-- BEGIN ENTRIES --

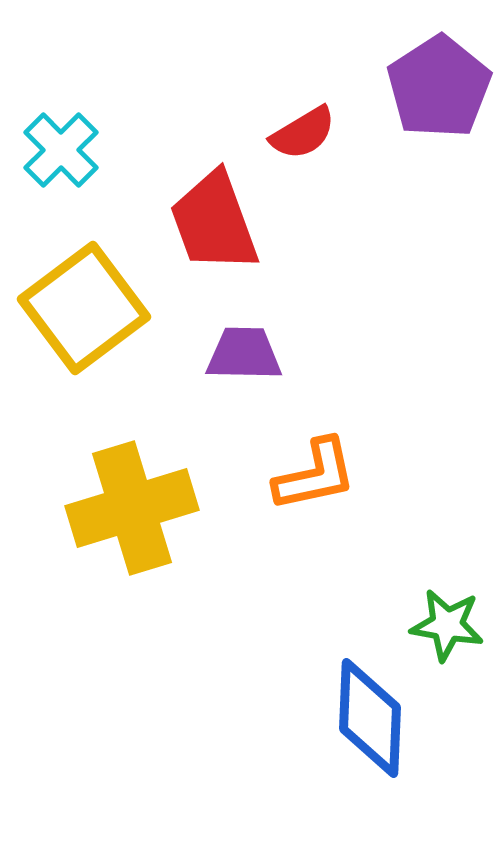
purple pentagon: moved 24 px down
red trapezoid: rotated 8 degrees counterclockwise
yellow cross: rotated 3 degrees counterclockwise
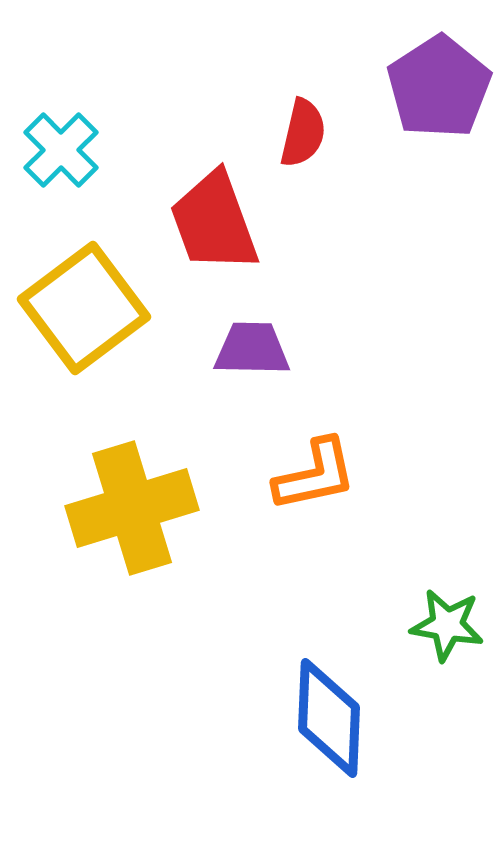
red semicircle: rotated 46 degrees counterclockwise
purple trapezoid: moved 8 px right, 5 px up
blue diamond: moved 41 px left
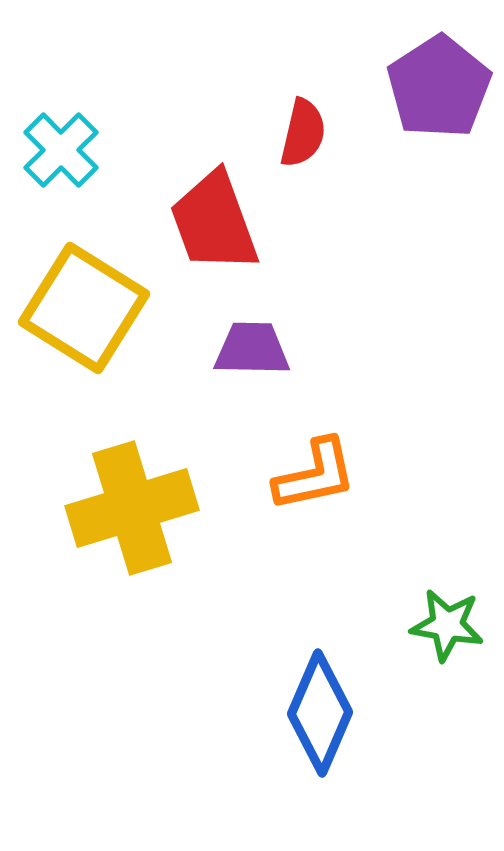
yellow square: rotated 21 degrees counterclockwise
blue diamond: moved 9 px left, 5 px up; rotated 21 degrees clockwise
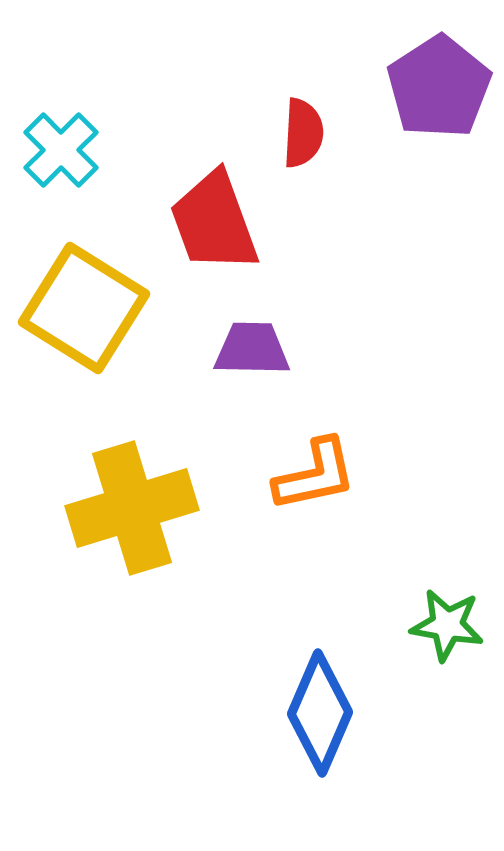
red semicircle: rotated 10 degrees counterclockwise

-- END ENTRIES --

● PROBLEM DESCRIPTION: Please put every line from all of the entries above into a single numbered list, leaving out blank lines and the pictures.

● COMPLETED TASK:
1. purple pentagon: moved 24 px down
2. red trapezoid: rotated 8 degrees counterclockwise
3. yellow cross: rotated 3 degrees counterclockwise
4. red semicircle: rotated 46 degrees counterclockwise
5. purple trapezoid: moved 8 px right, 5 px up
6. blue diamond: moved 41 px left
7. yellow square: rotated 21 degrees counterclockwise
8. blue diamond: moved 9 px left, 5 px up; rotated 21 degrees clockwise
9. red semicircle: rotated 10 degrees counterclockwise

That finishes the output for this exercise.